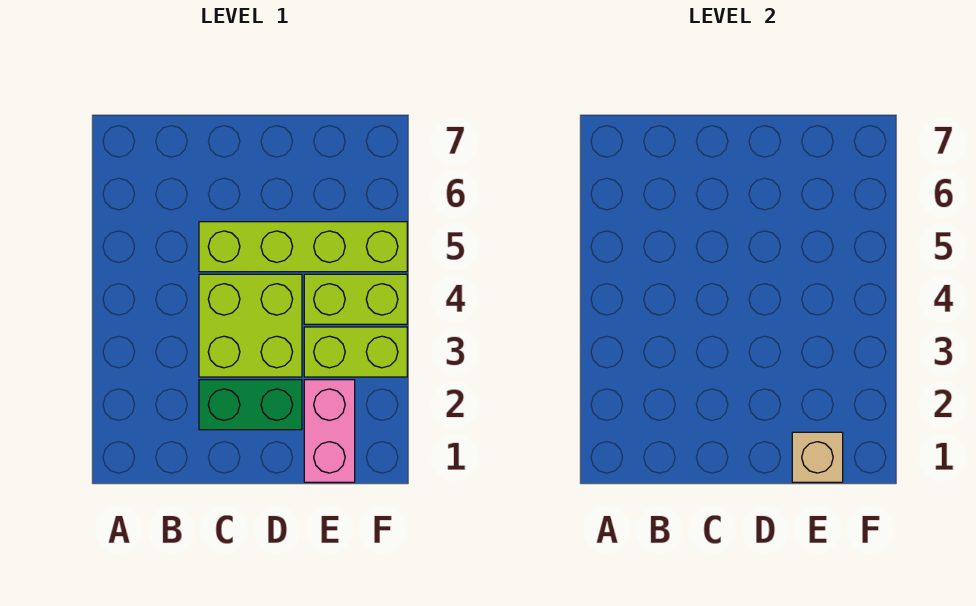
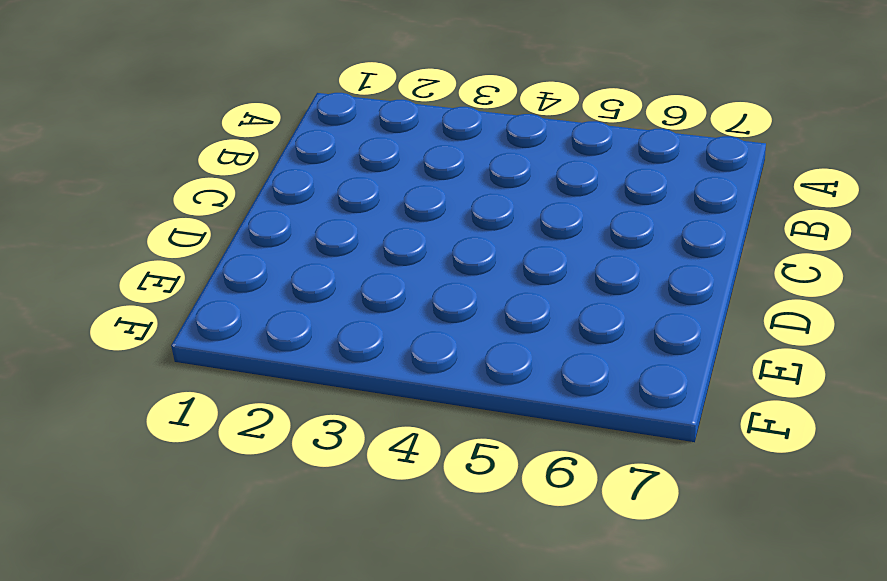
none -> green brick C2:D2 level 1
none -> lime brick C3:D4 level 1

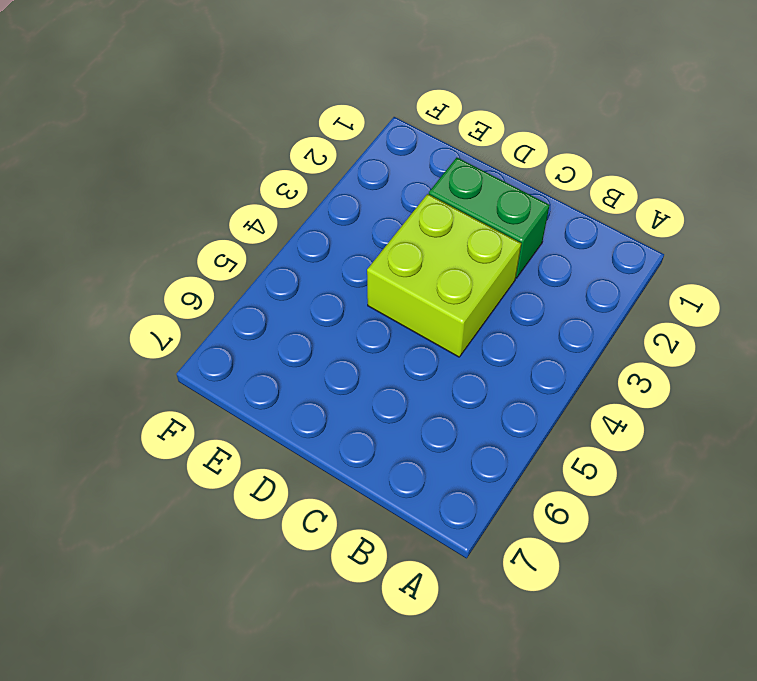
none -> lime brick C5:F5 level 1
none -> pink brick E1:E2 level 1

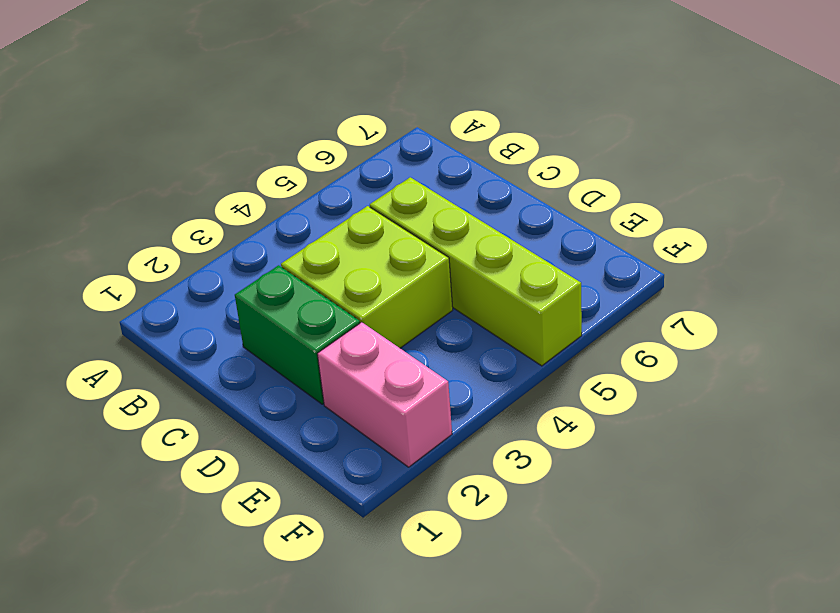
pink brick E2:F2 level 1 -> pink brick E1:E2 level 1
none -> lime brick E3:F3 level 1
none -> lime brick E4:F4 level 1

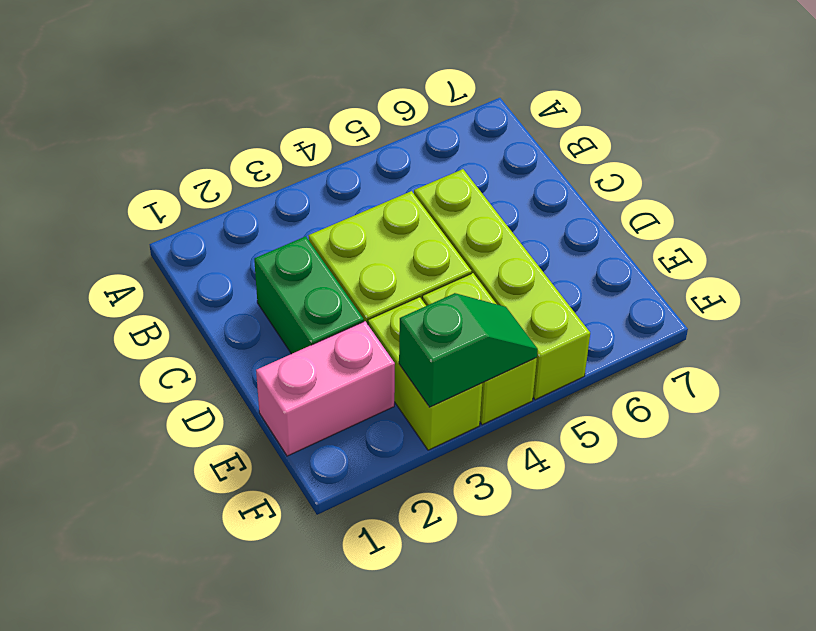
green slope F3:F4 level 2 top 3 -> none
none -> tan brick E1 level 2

————

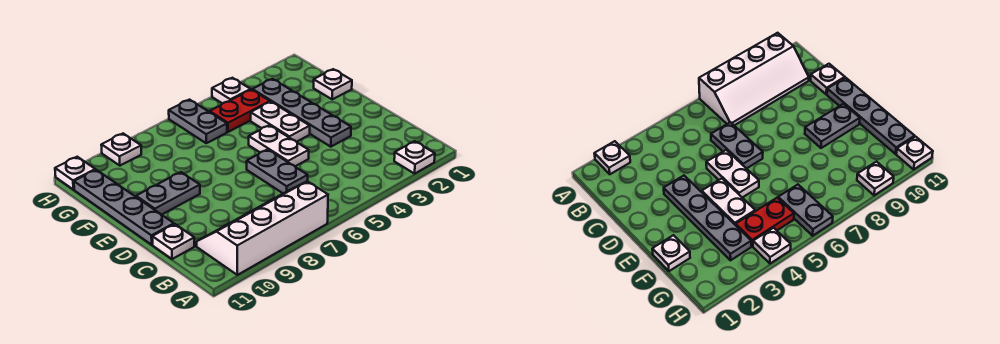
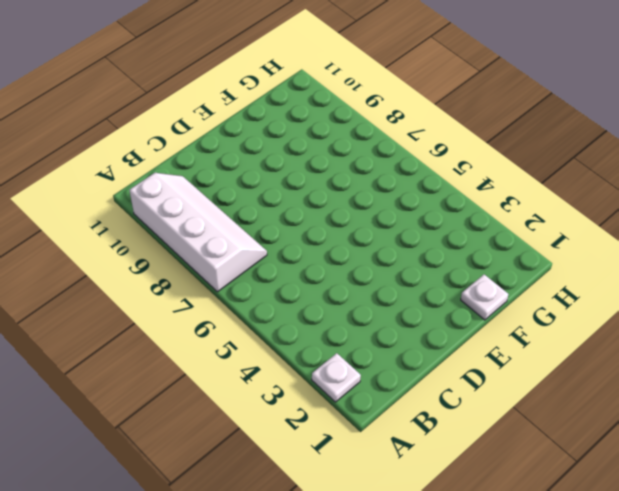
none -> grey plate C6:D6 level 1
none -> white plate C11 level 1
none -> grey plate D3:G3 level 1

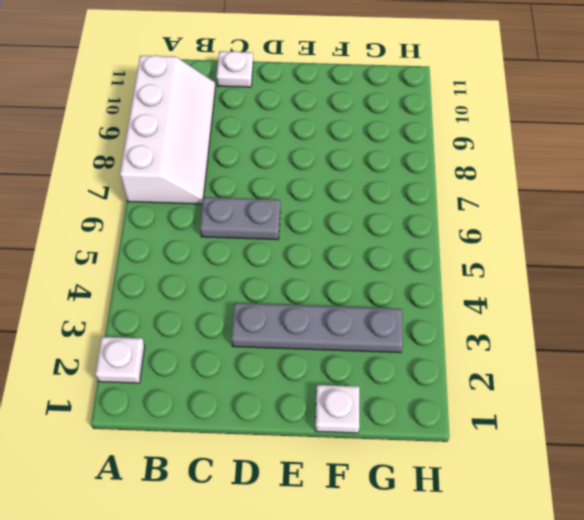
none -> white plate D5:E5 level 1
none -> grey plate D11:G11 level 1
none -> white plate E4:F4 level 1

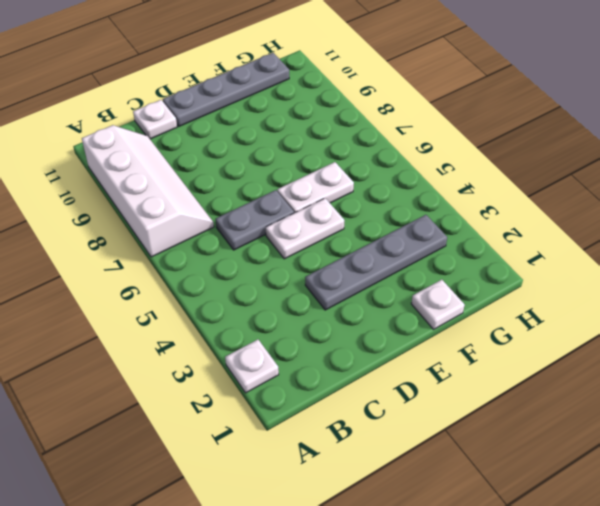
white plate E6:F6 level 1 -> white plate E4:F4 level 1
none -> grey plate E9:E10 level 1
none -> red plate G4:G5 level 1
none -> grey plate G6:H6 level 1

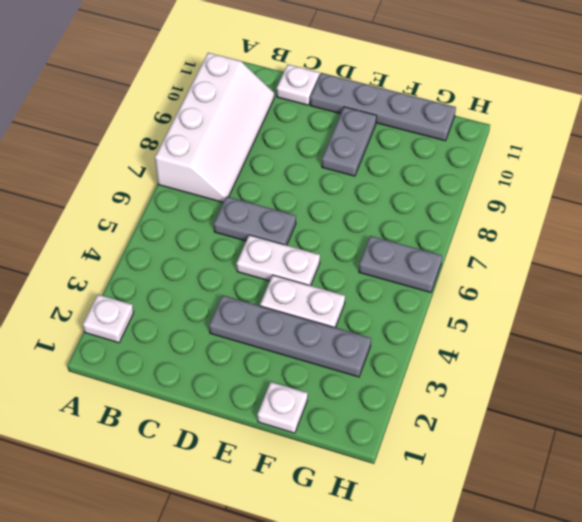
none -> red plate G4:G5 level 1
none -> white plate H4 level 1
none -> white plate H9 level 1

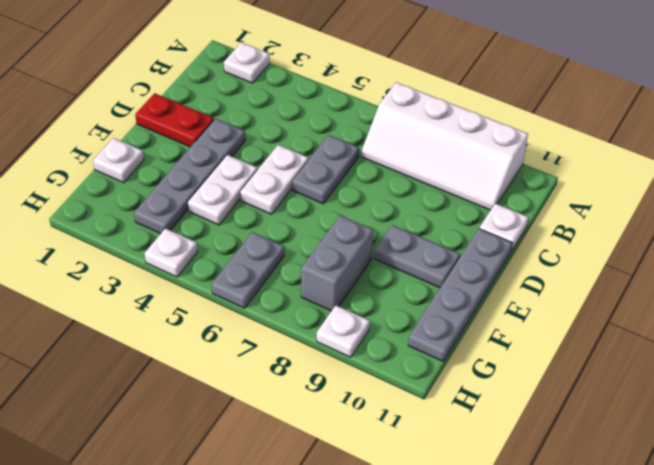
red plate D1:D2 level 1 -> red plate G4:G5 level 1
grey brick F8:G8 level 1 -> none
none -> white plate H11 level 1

————

▶ TO DO
A clean copy is needed of the lines above from the one with "none -> white plate H9 level 1" up to and including the one with "none -> white plate H11 level 1". Please set it down exactly, with no pictures.

▶ RESULT OF THIS EXERCISE
none -> white plate H9 level 1

red plate D1:D2 level 1 -> red plate G4:G5 level 1
grey brick F8:G8 level 1 -> none
none -> white plate H11 level 1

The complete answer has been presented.